Records to use:

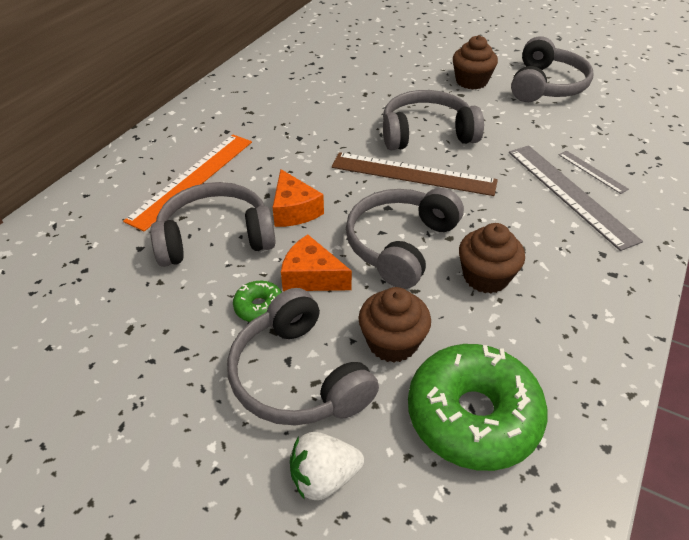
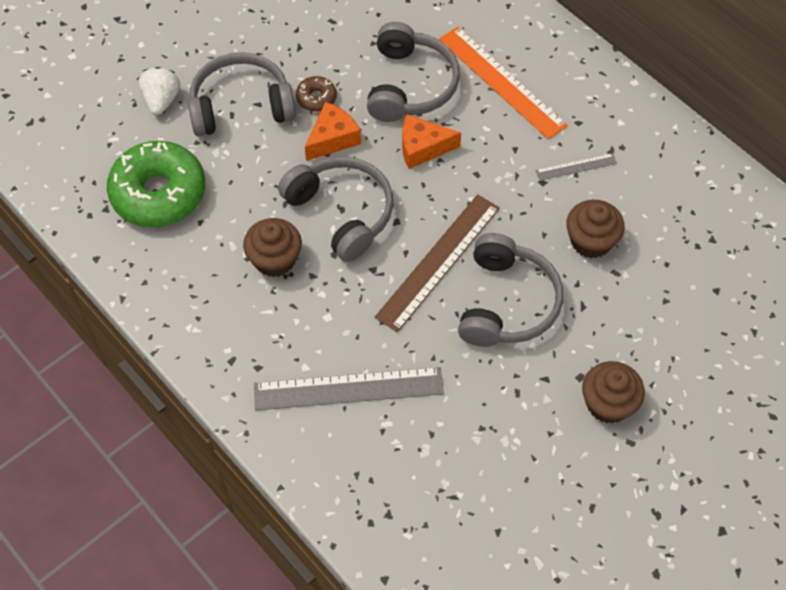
camera: 110 degrees right, 15 degrees up
(259, 307) = (316, 98): green donut -> brown donut
(392, 342) = (241, 169): brown cupcake -> brown cupcake (591, 241)
(546, 85) = (569, 490): grey headphones -> none
(592, 171) = (374, 433): grey ruler -> grey ruler (576, 167)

Exercise details:
Copy exactly, and only, the lines from the line containing "(392, 342) = (241, 169): brown" to the end of the listing, with both ends included.

Answer box:
(392, 342) = (241, 169): brown cupcake -> brown cupcake (591, 241)
(546, 85) = (569, 490): grey headphones -> none
(592, 171) = (374, 433): grey ruler -> grey ruler (576, 167)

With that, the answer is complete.